'''
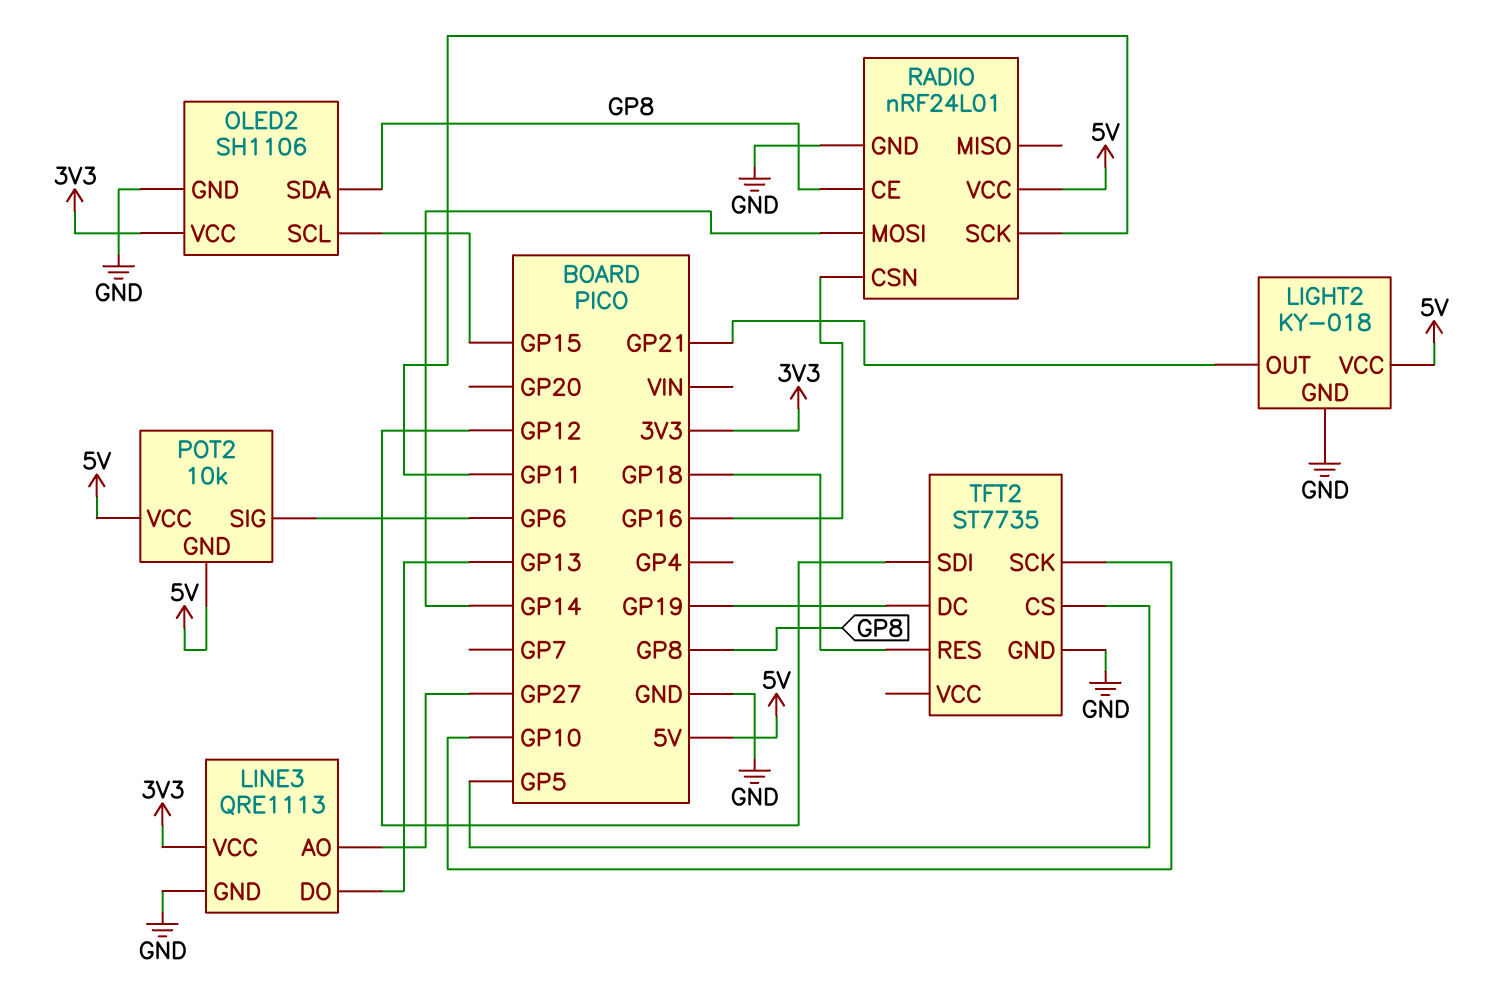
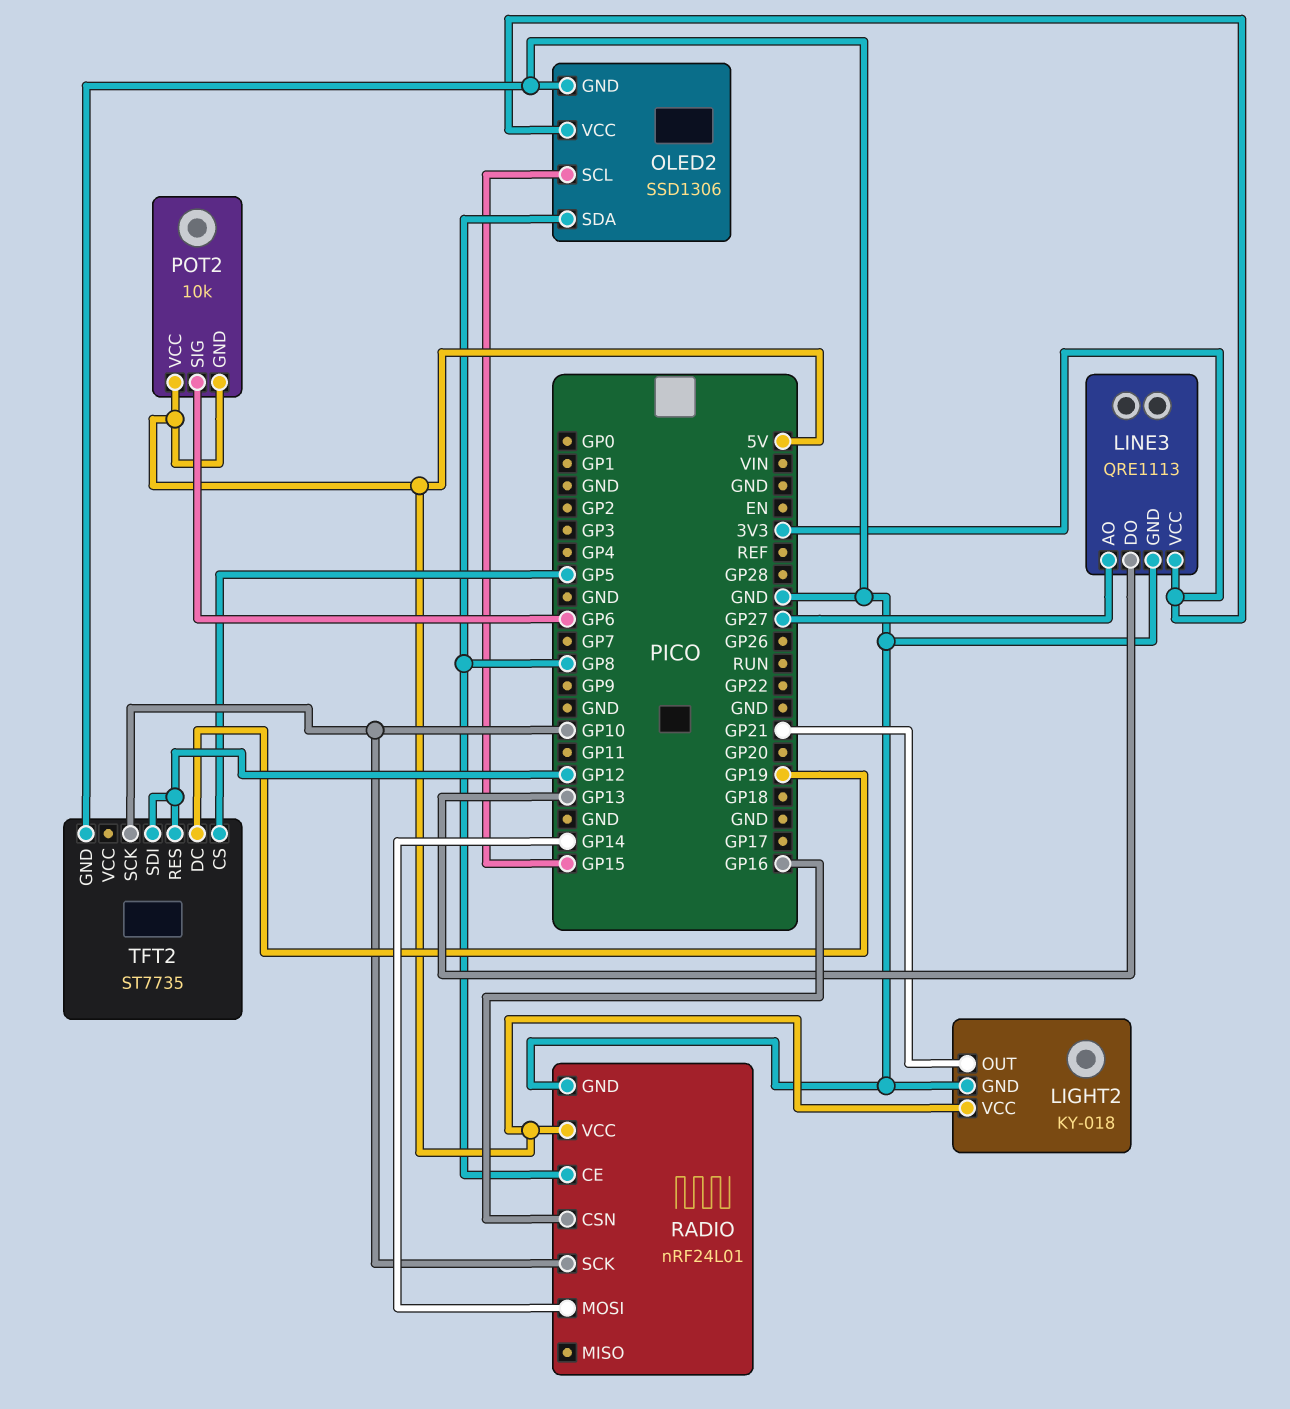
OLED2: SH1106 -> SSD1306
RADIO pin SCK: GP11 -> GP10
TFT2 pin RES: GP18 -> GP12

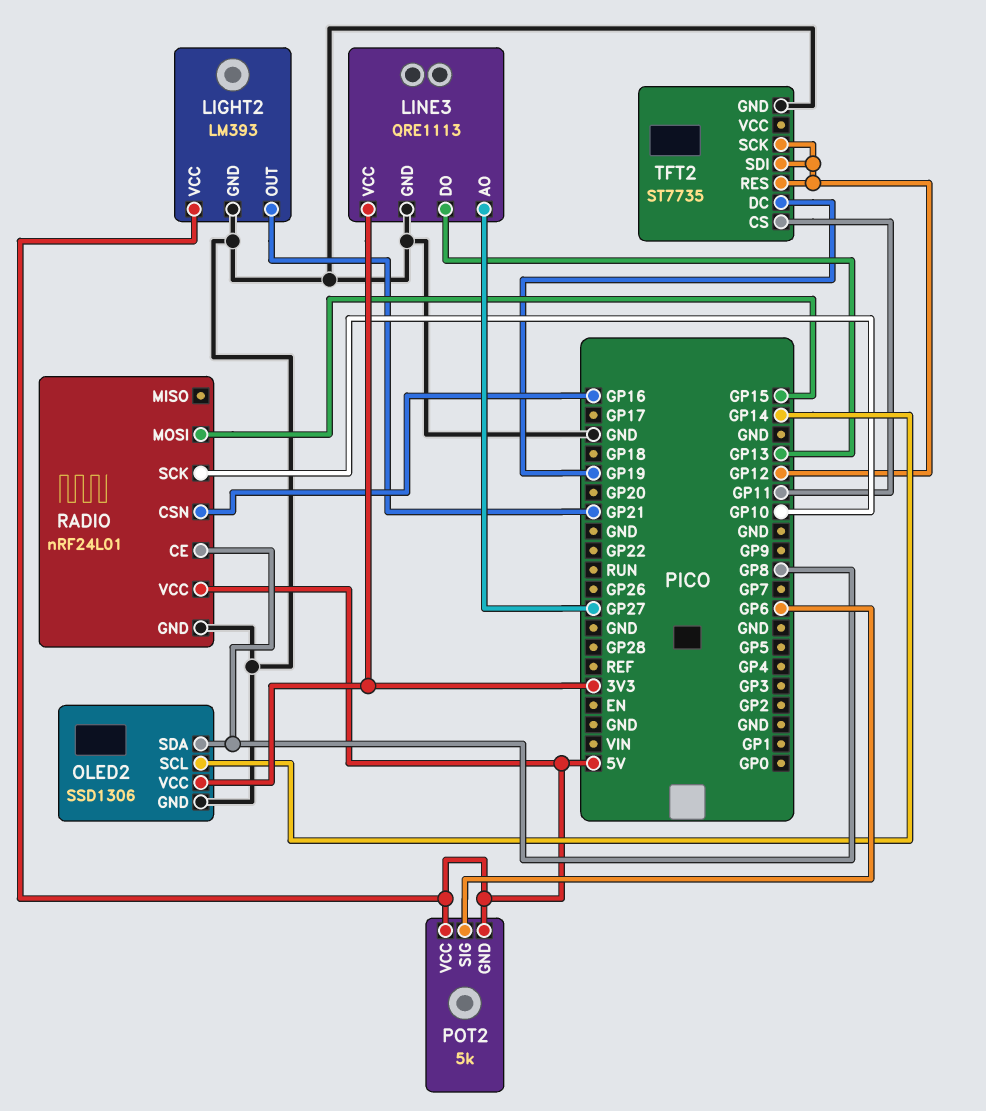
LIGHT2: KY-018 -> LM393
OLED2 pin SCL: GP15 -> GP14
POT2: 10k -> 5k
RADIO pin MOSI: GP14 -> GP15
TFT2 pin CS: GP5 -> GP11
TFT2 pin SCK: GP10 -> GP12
'''
YOUR TASK: With the images left out, set down each record exactly as it appears.

OUTPUT OF THE EXERCISE:
OLED2: SH1106 -> SSD1306
RADIO pin SCK: GP11 -> GP10
TFT2 pin RES: GP18 -> GP12

LIGHT2: KY-018 -> LM393
OLED2 pin SCL: GP15 -> GP14
POT2: 10k -> 5k
RADIO pin MOSI: GP14 -> GP15
TFT2 pin CS: GP5 -> GP11
TFT2 pin SCK: GP10 -> GP12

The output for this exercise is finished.